→ AIM OF THE EXERCISE
Exactly as they appear below, repeat the lines from the one with "camera: 35 degrees left, 0 degrees up" through the one with "(405, 384) = (176, 356): yellow", and no others.

→ RECORD EXTRACTS
○ ○ ○ ○ ○ ○ ○
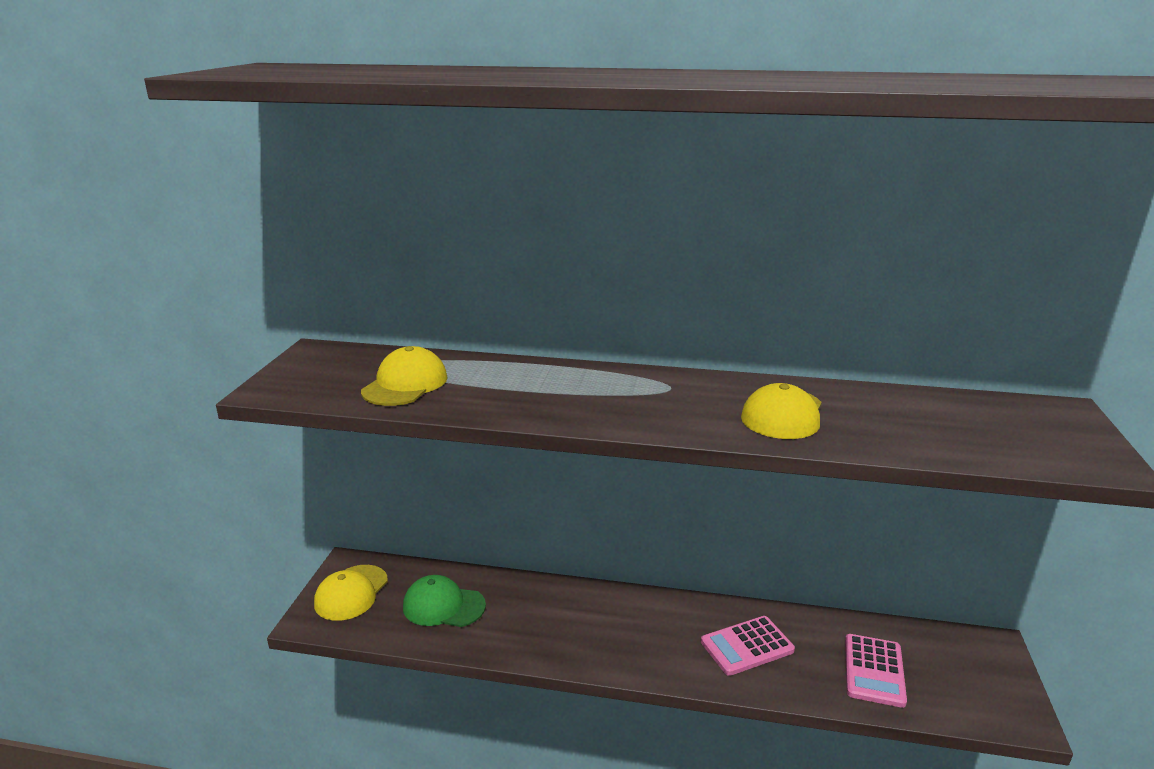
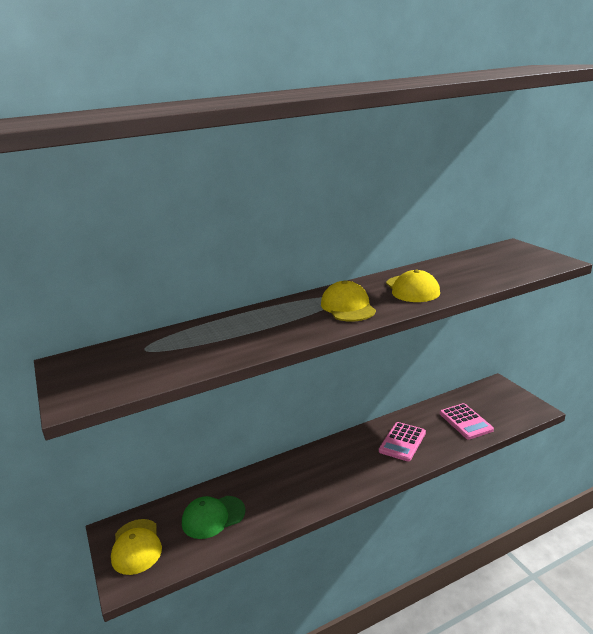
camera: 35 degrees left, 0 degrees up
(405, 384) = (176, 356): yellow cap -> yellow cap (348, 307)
○ ○ ○ ○ ○ ○ ○
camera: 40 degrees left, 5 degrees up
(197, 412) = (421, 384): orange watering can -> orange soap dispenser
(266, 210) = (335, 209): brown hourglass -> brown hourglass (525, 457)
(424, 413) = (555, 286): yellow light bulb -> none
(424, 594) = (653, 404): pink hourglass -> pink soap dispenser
○ ○ ○ ○ ○ ○ ○
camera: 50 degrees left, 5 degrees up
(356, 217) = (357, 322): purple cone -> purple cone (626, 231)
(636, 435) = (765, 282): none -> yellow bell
○ ○ ○ ○ ○ ○ ○
→ ANSWER FOR THE TASK
camera: 35 degrees left, 0 degrees up
(405, 384) = (176, 356): yellow cap -> yellow cap (348, 307)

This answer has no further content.